▶ [Exercise instructions]: Would you reproduce exactly the lines below from the one holding "GPS3 pin TX: B3 -> B9" through the one holding "MATRIX2 pin GND: GND -> none", inclusive, and no others?

========

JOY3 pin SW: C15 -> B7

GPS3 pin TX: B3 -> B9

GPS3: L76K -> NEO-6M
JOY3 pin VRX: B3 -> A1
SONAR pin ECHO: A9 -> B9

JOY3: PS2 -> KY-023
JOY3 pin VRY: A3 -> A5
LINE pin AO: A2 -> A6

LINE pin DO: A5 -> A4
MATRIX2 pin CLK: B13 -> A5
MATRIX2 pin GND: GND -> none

========

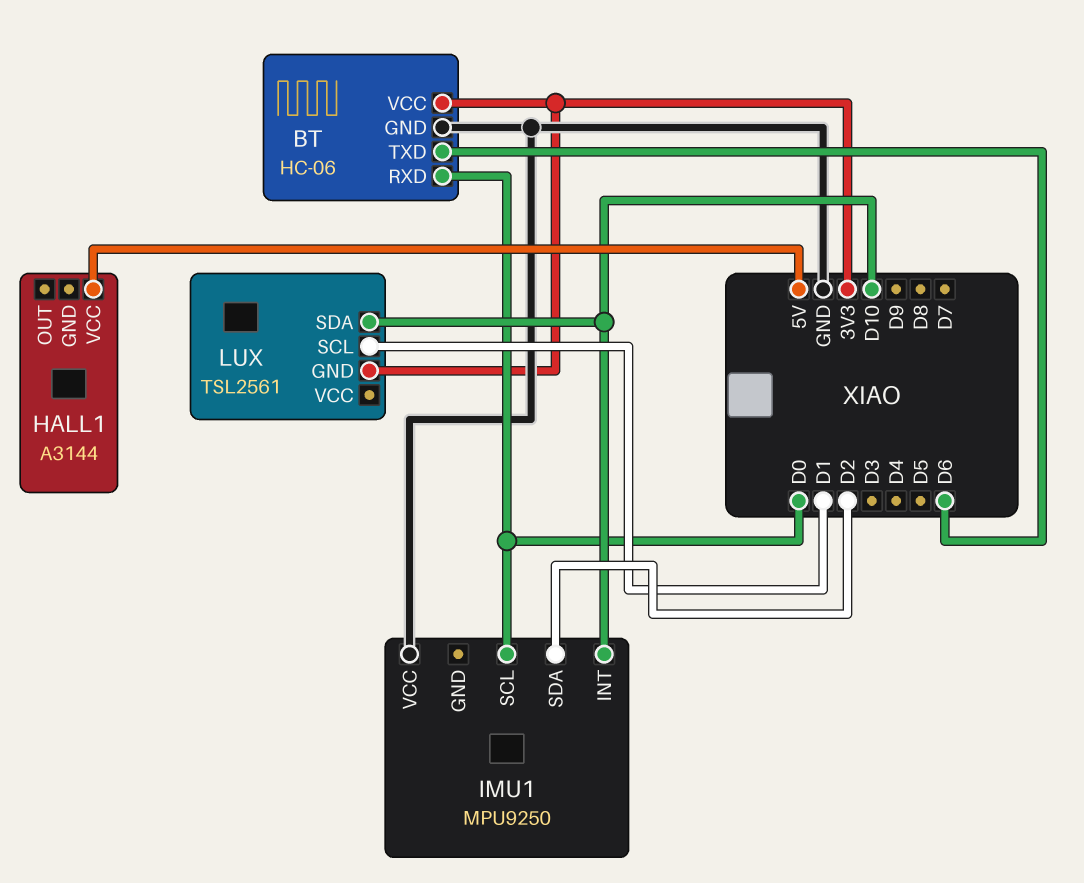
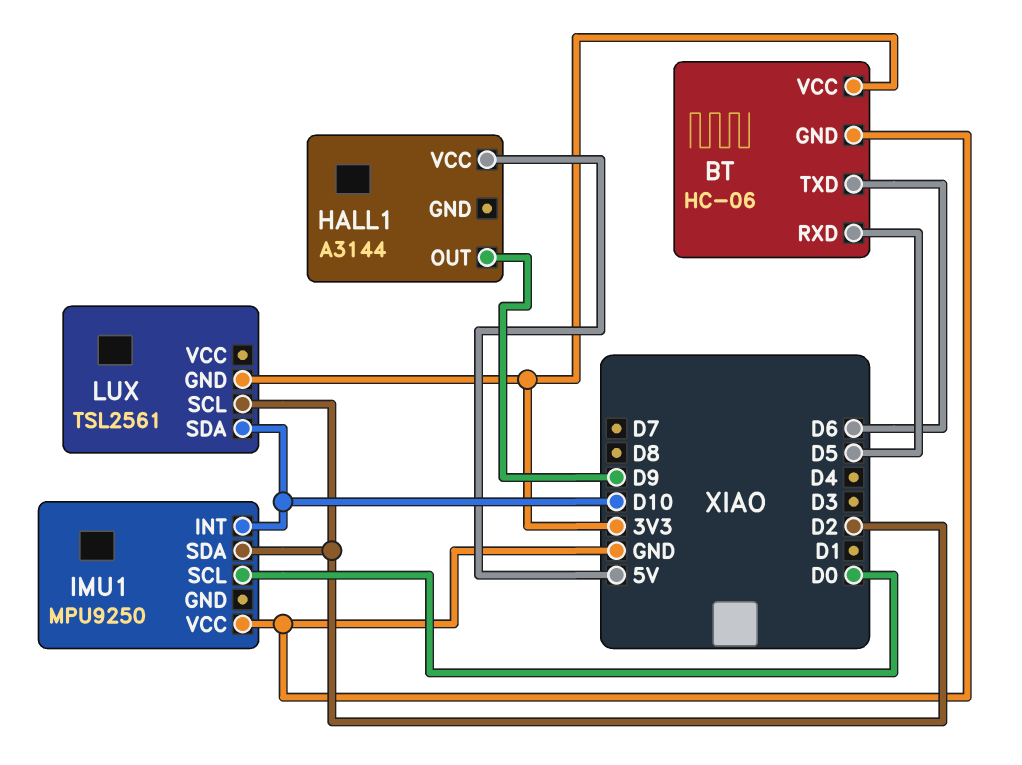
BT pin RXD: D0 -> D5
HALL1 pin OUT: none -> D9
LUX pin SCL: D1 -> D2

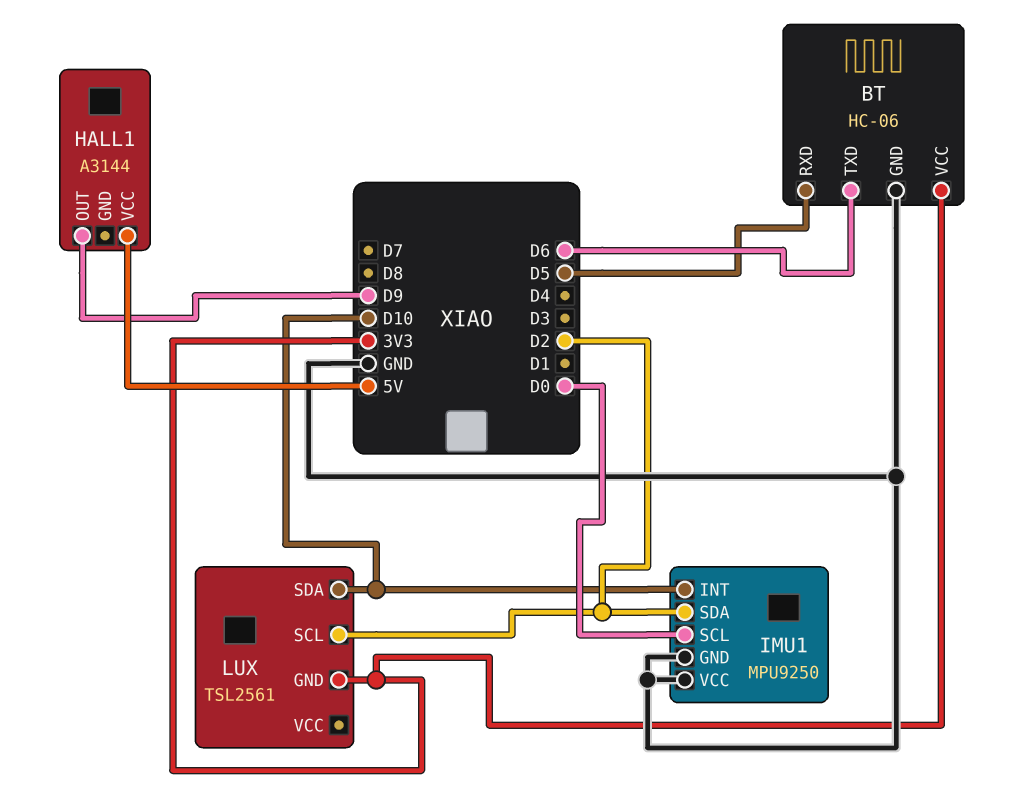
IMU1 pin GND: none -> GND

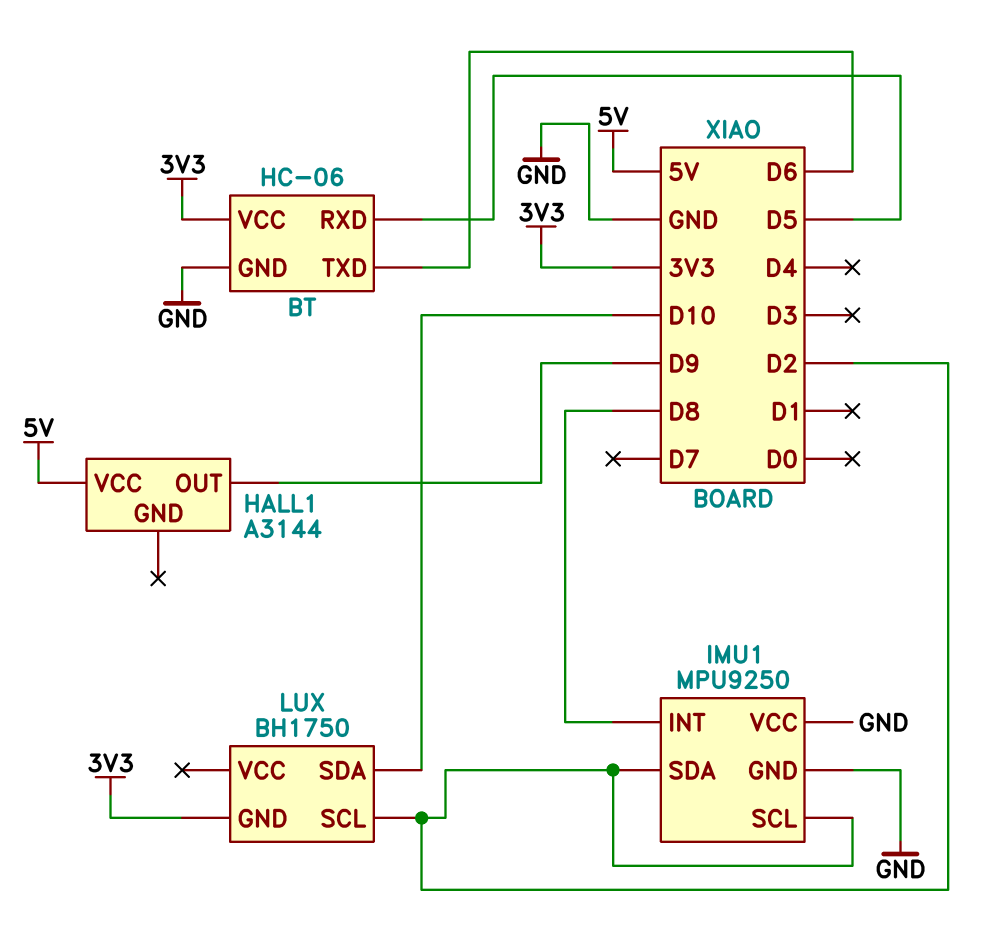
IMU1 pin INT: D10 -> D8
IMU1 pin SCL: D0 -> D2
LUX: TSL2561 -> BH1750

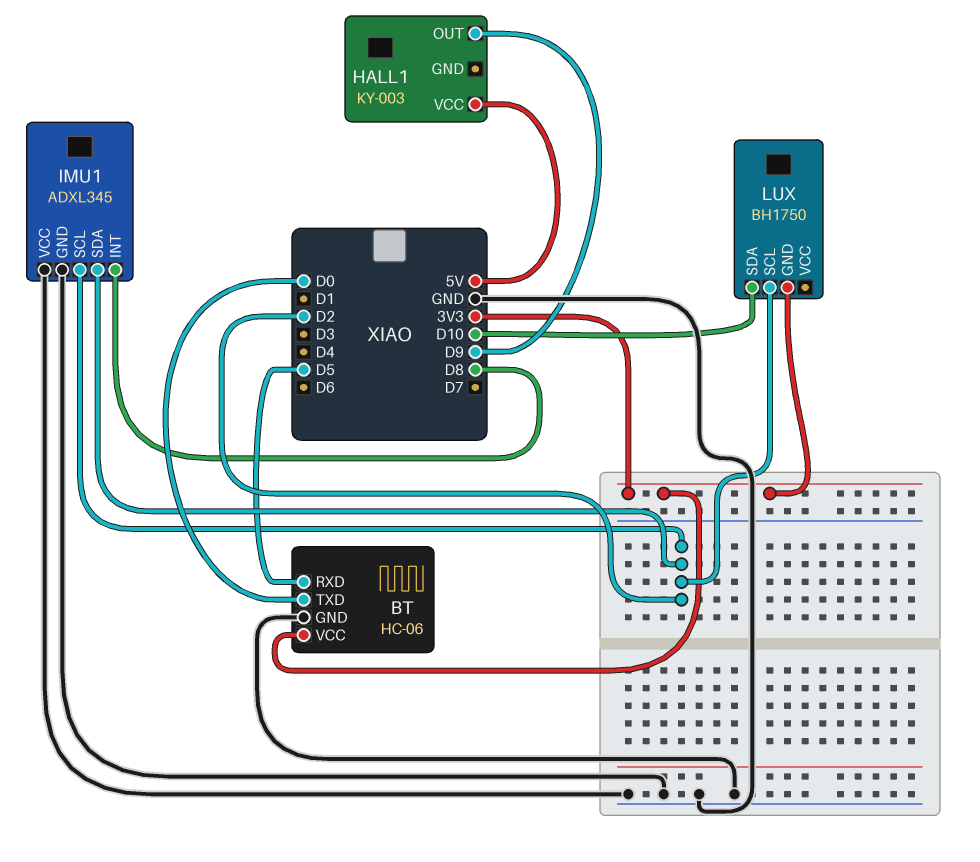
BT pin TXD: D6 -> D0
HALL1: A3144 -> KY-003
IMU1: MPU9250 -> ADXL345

========

▶ [Answer space]:
GPS3 pin TX: B3 -> B9

GPS3: L76K -> NEO-6M
JOY3 pin VRX: B3 -> A1
SONAR pin ECHO: A9 -> B9

JOY3: PS2 -> KY-023
JOY3 pin VRY: A3 -> A5
LINE pin AO: A2 -> A6

LINE pin DO: A5 -> A4
MATRIX2 pin CLK: B13 -> A5
MATRIX2 pin GND: GND -> none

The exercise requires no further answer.